Request:
List each line in the records below that contains the word "skull".

Data provided:
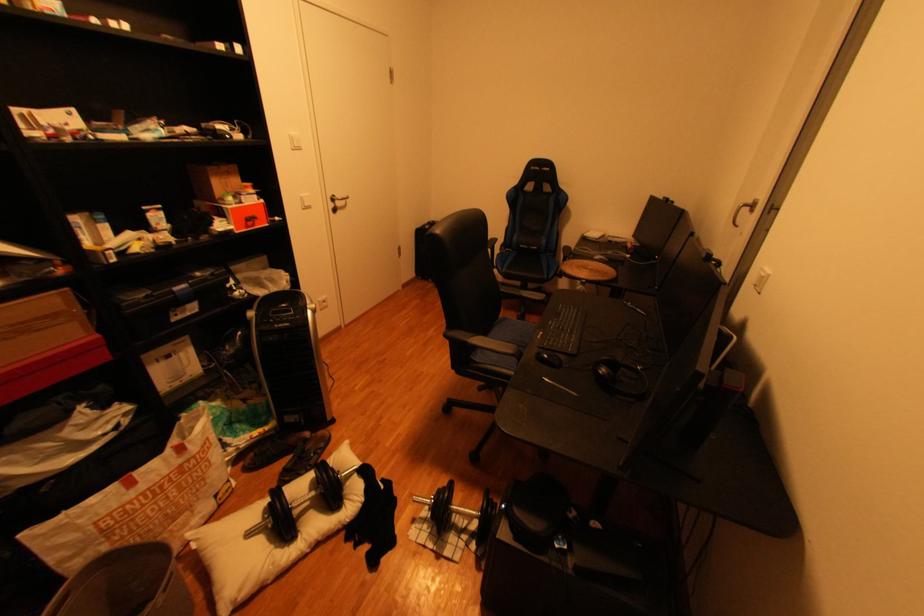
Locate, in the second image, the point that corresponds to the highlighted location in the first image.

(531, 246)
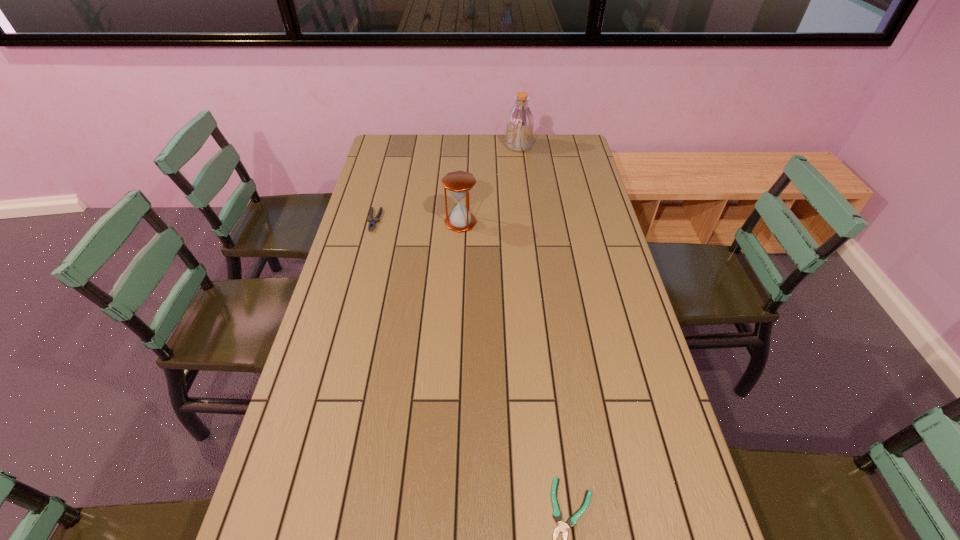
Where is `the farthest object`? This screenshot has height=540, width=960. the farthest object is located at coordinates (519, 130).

* * *

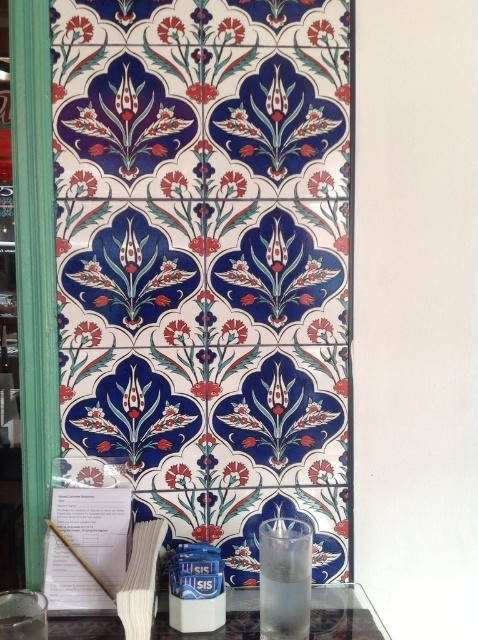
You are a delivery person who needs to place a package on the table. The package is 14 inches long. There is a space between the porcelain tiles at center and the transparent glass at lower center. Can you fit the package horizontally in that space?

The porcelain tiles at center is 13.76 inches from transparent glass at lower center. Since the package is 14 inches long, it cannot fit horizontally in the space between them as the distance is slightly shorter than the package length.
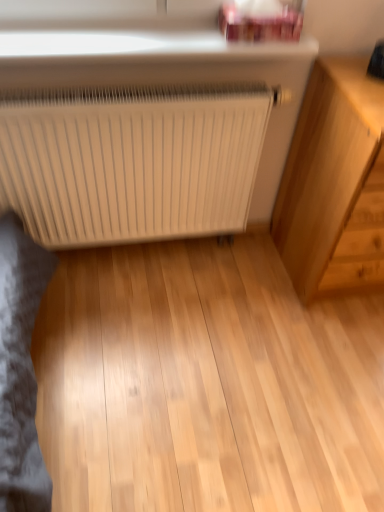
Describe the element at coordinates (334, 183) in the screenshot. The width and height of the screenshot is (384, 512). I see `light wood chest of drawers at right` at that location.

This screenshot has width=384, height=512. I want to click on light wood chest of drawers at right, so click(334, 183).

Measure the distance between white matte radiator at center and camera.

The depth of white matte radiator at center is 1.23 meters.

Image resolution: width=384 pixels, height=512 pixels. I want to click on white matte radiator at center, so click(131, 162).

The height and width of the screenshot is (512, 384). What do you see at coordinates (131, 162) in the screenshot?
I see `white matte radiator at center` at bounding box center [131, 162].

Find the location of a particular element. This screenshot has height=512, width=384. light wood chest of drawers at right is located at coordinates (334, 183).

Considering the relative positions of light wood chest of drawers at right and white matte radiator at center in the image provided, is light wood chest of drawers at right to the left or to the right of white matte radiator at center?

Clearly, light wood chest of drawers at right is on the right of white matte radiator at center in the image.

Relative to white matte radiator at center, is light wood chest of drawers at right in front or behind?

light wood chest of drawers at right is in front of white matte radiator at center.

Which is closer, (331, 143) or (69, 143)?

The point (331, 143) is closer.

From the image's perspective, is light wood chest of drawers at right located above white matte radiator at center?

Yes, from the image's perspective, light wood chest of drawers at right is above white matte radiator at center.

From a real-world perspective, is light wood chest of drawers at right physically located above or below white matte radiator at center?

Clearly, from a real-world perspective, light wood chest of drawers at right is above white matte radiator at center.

==

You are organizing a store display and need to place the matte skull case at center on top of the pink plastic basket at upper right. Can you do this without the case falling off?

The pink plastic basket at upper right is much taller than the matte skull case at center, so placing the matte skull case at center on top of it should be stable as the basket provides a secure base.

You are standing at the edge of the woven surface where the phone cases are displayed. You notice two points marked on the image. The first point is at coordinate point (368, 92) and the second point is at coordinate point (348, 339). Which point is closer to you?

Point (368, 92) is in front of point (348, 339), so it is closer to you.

Task answer:
You are organizing a store display and need to place the matte skull case at center on top of the pink plastic basket at upper right. Can you do this without the case falling off?
The pink plastic basket at upper right is much taller than the matte skull case at center, so placing the matte skull case at center on top of it should be stable as the basket provides a secure base.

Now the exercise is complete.